MATERIAL PROVIDED:
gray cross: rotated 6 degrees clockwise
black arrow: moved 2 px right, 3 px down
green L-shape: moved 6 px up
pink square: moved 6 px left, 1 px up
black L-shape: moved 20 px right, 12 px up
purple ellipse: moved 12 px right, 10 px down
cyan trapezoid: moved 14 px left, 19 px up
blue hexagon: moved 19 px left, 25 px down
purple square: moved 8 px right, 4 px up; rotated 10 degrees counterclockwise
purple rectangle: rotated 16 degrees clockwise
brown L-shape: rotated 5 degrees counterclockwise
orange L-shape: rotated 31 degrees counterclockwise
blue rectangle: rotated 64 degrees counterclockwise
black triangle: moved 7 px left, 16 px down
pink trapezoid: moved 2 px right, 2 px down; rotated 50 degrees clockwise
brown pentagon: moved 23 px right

...

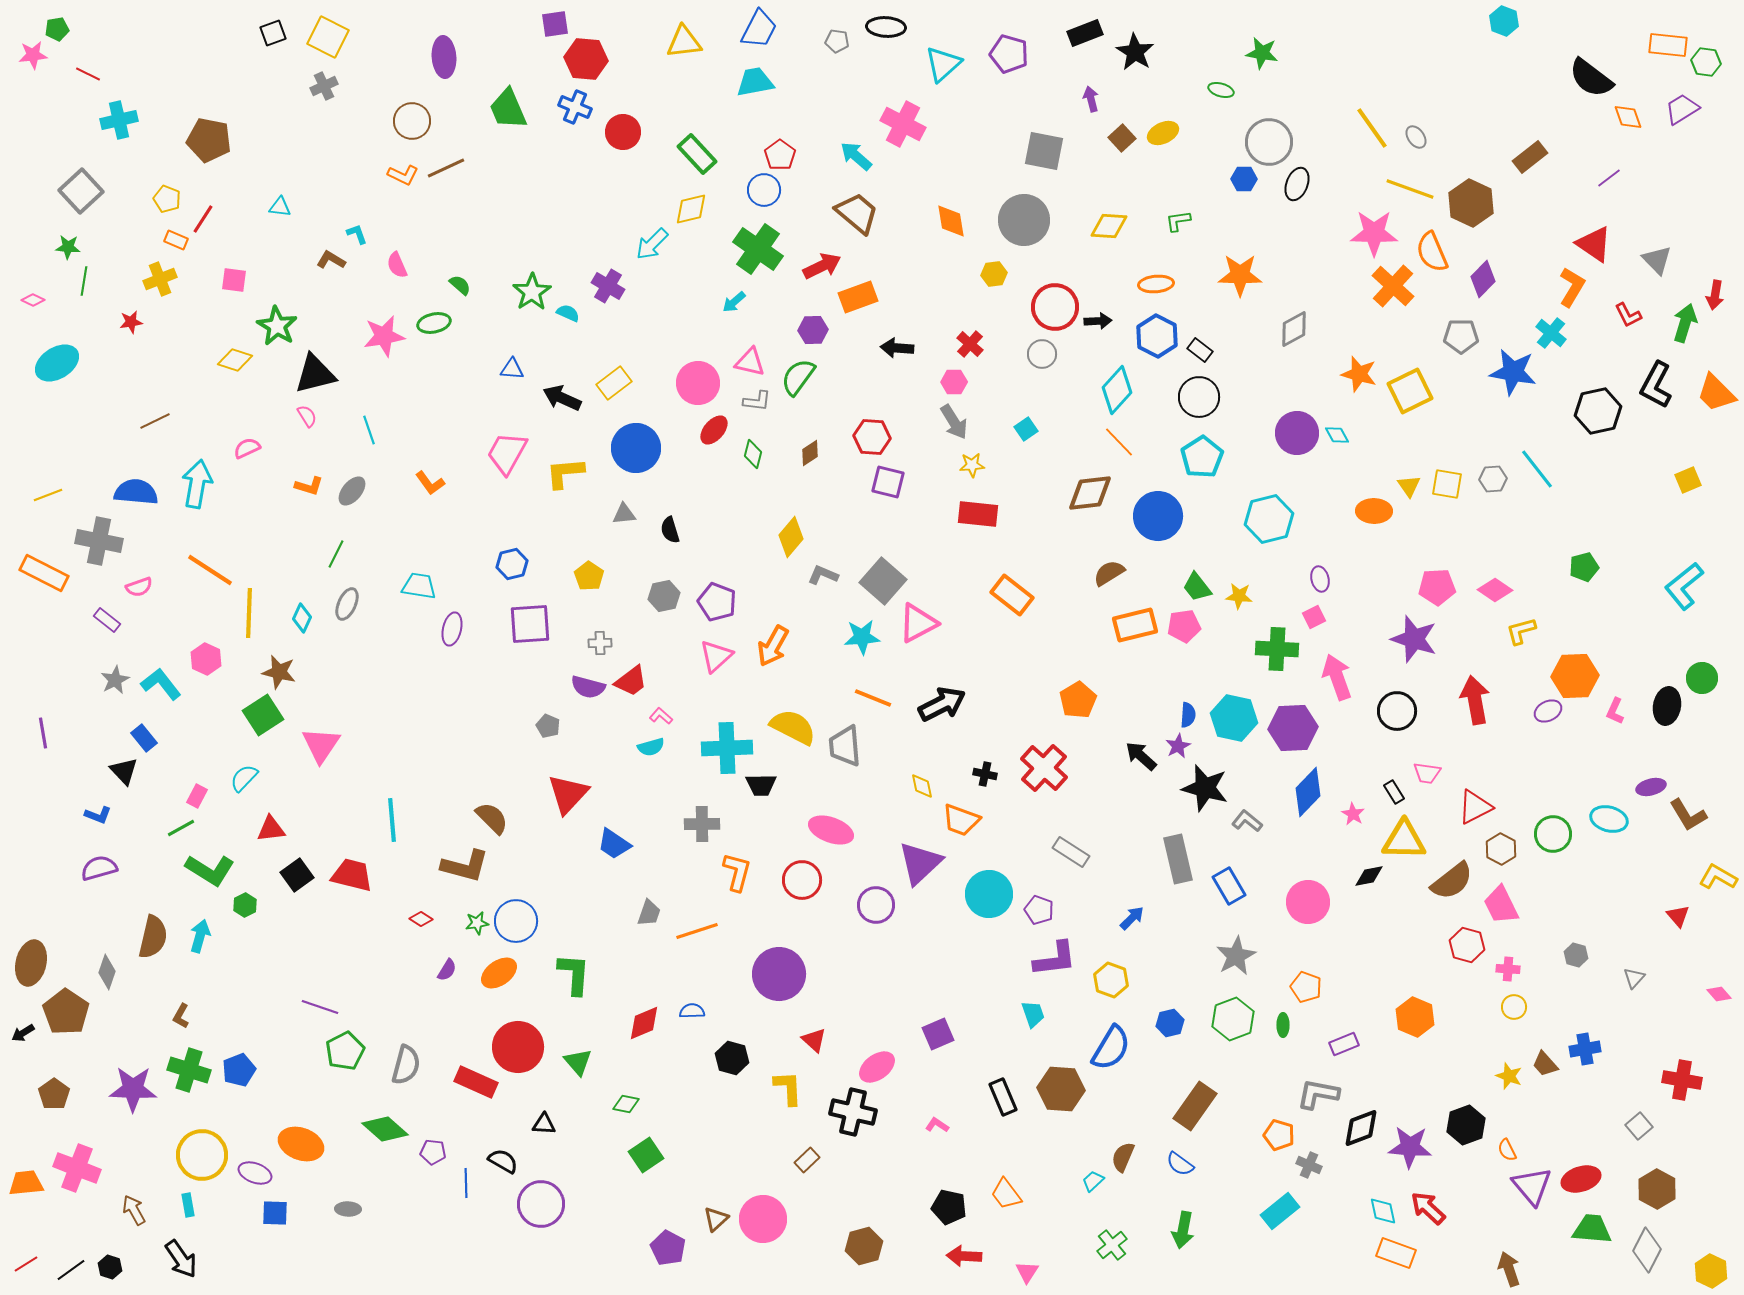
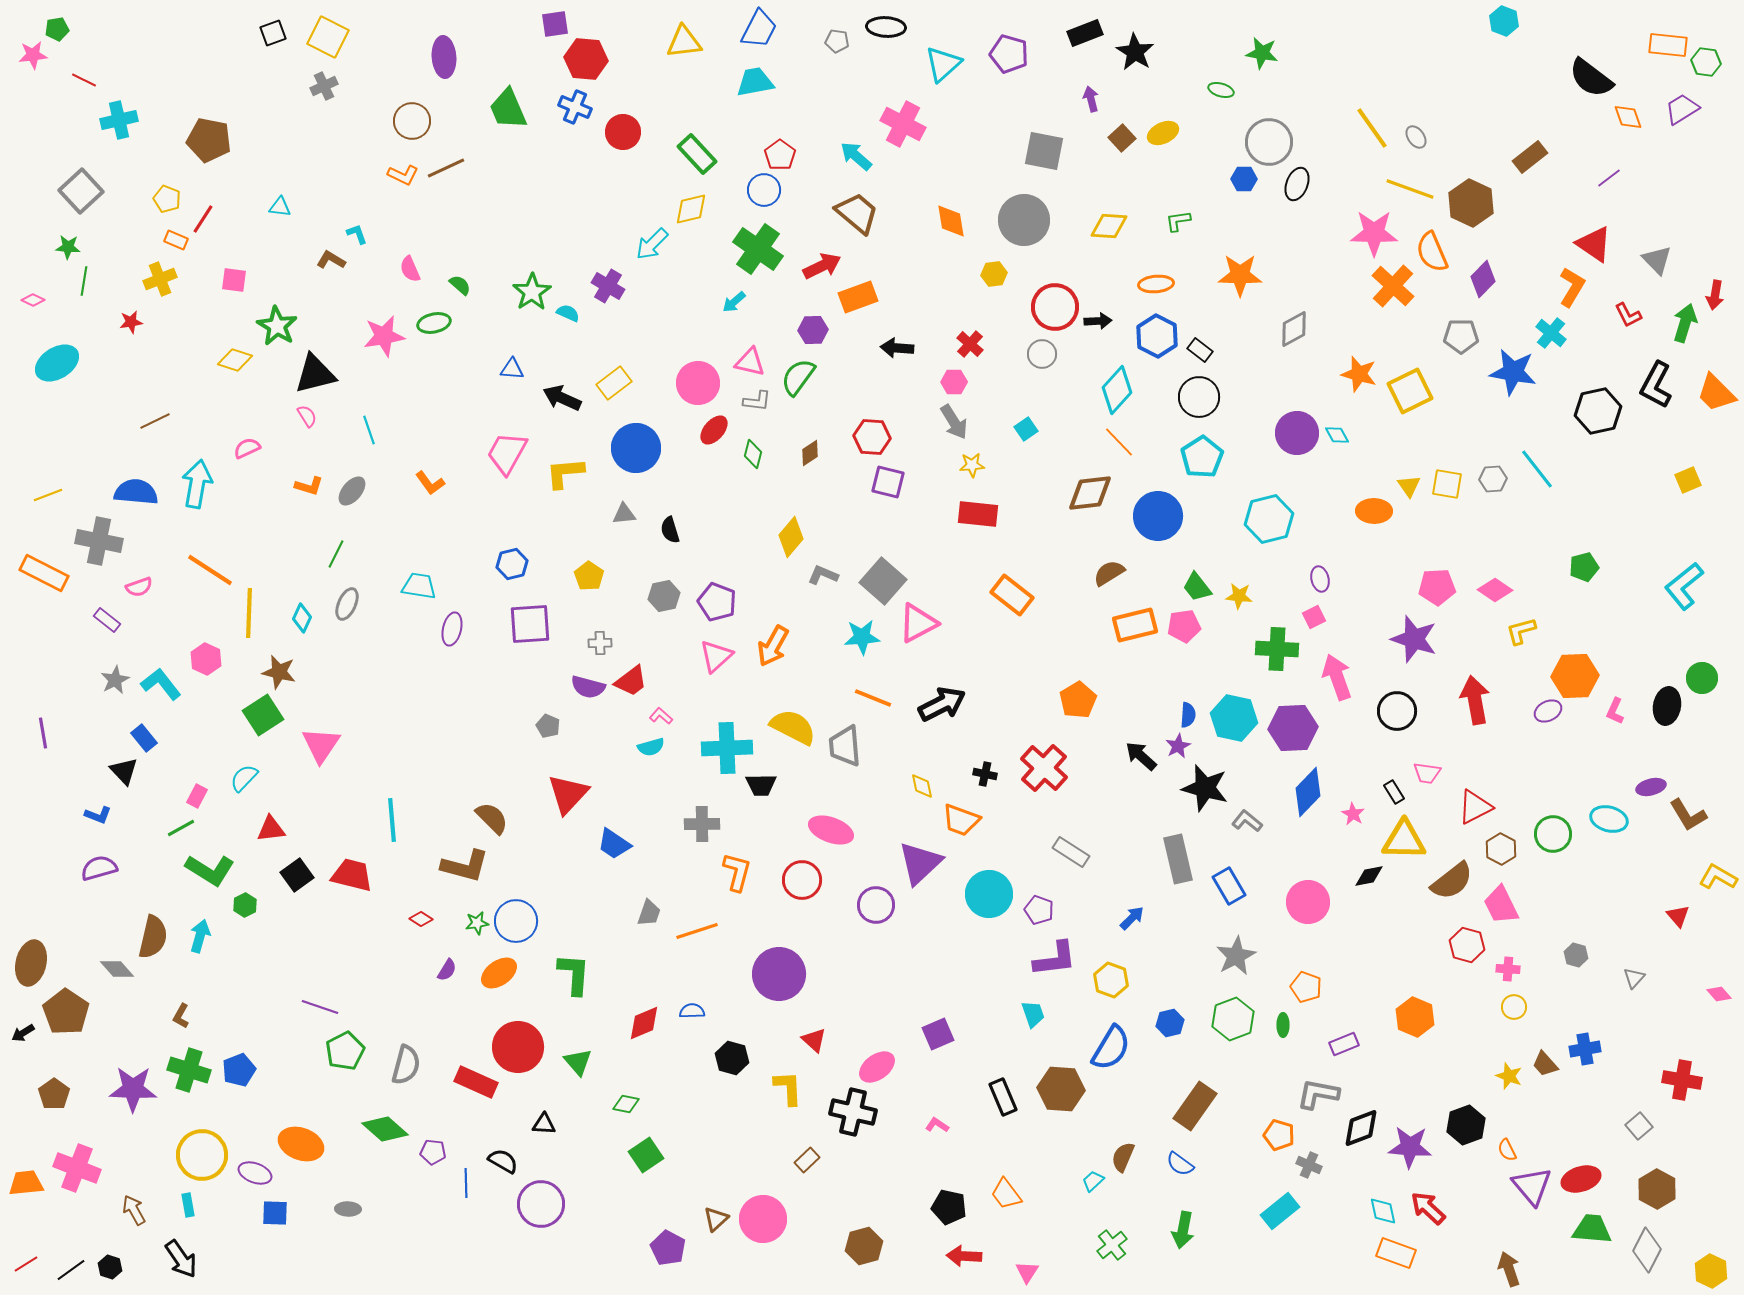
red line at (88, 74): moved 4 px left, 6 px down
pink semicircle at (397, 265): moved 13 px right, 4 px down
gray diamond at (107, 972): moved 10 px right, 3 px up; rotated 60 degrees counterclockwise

TASK DESCRIPTION: Wherever the word "brown" appears in the listing, copy the line that holds it.

COMPLETED EXERCISE:
brown L-shape: rotated 5 degrees counterclockwise
brown pentagon: moved 23 px right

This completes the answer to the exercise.